▸ **Task prompt**
Locate the line containing "TFT2 pin SDI: A7 -> B14" in the data below. Reproduce it and every following line up to the end, exactly as given.

▸ **Available data**
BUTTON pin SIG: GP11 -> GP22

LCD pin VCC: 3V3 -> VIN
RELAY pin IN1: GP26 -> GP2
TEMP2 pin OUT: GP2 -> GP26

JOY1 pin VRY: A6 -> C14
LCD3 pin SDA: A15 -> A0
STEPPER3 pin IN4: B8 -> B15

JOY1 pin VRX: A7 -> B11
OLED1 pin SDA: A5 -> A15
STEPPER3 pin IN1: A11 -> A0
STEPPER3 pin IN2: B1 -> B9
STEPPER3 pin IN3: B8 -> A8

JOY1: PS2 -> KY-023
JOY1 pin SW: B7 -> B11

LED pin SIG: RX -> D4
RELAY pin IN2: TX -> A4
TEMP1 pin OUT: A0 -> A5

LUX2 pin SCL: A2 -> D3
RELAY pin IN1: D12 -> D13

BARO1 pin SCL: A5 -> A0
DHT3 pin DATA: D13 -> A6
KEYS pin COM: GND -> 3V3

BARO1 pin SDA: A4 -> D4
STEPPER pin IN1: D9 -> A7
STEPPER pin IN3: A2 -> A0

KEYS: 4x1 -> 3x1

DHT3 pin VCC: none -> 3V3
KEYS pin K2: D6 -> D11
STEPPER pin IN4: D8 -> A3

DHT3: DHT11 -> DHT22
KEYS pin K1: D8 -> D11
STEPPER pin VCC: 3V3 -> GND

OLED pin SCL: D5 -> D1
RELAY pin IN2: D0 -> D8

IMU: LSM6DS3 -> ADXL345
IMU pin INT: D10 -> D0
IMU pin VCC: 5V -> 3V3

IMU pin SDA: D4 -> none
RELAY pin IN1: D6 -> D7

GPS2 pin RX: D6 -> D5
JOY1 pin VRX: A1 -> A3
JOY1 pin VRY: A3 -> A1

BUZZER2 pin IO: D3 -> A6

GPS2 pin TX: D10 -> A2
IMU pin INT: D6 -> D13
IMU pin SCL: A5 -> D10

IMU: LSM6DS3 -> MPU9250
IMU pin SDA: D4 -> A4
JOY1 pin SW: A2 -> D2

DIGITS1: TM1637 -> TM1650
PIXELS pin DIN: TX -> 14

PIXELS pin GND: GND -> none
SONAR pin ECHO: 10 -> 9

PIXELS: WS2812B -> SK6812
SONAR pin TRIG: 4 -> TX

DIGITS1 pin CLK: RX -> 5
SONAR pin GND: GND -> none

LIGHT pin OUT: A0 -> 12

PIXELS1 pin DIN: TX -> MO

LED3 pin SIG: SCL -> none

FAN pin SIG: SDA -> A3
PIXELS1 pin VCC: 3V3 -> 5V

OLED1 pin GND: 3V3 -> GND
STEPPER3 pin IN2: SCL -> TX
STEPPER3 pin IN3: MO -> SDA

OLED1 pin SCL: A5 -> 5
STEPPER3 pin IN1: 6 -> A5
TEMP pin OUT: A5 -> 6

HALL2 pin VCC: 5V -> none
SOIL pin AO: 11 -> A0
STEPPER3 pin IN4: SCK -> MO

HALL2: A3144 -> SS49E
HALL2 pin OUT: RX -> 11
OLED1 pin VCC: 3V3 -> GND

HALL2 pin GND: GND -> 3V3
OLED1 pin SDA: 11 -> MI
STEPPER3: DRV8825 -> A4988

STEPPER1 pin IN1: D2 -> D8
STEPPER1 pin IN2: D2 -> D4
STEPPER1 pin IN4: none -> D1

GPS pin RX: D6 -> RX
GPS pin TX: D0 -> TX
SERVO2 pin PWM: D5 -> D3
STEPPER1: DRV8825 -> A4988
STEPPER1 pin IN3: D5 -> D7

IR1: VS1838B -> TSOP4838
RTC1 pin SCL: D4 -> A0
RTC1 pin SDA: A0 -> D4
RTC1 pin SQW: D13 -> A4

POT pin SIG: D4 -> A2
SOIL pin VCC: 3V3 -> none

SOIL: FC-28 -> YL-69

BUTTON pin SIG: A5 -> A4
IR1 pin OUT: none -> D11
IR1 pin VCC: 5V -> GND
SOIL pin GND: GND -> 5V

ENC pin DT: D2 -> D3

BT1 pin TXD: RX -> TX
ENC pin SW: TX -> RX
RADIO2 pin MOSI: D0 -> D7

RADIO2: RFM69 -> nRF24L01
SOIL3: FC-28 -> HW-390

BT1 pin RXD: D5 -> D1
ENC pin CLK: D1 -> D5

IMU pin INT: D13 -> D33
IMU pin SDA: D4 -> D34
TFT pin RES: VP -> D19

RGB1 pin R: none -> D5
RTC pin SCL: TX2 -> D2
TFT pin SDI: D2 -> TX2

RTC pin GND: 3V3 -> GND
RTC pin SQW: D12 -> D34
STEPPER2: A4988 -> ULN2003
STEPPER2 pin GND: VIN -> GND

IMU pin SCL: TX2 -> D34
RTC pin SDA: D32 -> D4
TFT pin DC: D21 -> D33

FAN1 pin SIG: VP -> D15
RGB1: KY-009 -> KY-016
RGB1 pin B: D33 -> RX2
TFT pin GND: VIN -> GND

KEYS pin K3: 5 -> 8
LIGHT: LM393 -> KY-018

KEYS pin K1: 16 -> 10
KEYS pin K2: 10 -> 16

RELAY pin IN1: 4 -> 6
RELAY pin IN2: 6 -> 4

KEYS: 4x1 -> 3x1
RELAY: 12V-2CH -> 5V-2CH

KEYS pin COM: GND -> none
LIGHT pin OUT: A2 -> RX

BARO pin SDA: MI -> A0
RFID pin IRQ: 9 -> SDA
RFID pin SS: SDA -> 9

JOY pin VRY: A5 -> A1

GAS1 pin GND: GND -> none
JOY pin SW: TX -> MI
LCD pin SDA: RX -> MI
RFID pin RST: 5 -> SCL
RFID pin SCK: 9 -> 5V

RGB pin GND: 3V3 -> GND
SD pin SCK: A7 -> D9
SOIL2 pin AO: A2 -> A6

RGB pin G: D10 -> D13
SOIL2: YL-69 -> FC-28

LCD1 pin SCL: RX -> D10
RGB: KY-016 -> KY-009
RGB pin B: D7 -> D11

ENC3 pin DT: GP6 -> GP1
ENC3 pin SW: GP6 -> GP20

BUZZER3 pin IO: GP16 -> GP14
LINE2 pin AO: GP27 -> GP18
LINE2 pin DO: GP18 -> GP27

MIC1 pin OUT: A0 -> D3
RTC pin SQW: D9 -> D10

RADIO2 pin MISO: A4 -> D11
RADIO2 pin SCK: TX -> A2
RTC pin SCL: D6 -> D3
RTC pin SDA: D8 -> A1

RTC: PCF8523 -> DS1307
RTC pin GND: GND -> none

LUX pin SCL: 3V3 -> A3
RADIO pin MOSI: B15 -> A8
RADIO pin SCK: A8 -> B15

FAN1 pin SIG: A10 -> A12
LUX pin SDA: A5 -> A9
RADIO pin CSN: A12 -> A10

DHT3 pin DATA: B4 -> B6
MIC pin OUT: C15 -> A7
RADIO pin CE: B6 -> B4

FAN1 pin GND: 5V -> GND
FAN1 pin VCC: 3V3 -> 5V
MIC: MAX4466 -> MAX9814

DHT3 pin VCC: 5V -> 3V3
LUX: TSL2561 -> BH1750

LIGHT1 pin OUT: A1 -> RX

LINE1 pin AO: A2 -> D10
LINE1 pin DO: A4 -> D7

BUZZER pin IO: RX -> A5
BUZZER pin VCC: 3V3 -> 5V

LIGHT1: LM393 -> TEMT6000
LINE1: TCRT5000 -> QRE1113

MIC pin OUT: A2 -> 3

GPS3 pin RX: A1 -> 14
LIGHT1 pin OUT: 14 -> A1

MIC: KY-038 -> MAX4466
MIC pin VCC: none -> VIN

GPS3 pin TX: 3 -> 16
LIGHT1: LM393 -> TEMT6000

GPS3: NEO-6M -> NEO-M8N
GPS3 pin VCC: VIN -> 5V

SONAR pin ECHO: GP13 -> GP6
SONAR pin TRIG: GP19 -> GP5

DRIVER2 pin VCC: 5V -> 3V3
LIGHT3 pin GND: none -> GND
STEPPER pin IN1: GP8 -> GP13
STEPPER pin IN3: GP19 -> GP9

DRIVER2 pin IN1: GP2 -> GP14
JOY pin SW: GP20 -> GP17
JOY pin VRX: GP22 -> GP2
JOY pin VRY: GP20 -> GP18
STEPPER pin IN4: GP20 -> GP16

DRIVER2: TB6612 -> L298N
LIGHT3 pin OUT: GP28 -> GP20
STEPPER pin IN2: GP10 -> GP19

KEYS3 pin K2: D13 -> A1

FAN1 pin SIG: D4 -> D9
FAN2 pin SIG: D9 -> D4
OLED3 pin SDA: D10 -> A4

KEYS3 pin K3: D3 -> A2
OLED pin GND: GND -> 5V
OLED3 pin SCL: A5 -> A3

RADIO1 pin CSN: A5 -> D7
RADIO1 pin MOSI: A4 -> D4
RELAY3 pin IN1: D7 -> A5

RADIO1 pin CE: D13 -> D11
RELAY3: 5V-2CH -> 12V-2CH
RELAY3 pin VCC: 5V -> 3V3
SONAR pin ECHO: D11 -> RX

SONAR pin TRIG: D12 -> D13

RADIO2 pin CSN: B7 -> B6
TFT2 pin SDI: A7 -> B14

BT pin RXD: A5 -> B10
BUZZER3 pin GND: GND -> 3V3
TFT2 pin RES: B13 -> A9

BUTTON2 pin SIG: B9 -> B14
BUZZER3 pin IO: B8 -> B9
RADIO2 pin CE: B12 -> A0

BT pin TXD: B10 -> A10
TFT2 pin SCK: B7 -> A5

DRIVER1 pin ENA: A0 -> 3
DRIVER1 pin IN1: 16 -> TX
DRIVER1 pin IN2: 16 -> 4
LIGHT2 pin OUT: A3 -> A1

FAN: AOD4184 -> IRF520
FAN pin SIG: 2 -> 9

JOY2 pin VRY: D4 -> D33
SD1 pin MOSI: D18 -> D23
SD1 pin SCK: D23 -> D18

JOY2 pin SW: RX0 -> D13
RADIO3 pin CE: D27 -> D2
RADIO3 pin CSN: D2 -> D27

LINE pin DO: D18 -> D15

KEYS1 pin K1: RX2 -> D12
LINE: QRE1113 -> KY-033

▸ **Task response**
TFT2 pin SDI: A7 -> B14

BT pin RXD: A5 -> B10
BUZZER3 pin GND: GND -> 3V3
TFT2 pin RES: B13 -> A9

BUTTON2 pin SIG: B9 -> B14
BUZZER3 pin IO: B8 -> B9
RADIO2 pin CE: B12 -> A0

BT pin TXD: B10 -> A10
TFT2 pin SCK: B7 -> A5

DRIVER1 pin ENA: A0 -> 3
DRIVER1 pin IN1: 16 -> TX
DRIVER1 pin IN2: 16 -> 4
LIGHT2 pin OUT: A3 -> A1

FAN: AOD4184 -> IRF520
FAN pin SIG: 2 -> 9

JOY2 pin VRY: D4 -> D33
SD1 pin MOSI: D18 -> D23
SD1 pin SCK: D23 -> D18

JOY2 pin SW: RX0 -> D13
RADIO3 pin CE: D27 -> D2
RADIO3 pin CSN: D2 -> D27

LINE pin DO: D18 -> D15

KEYS1 pin K1: RX2 -> D12
LINE: QRE1113 -> KY-033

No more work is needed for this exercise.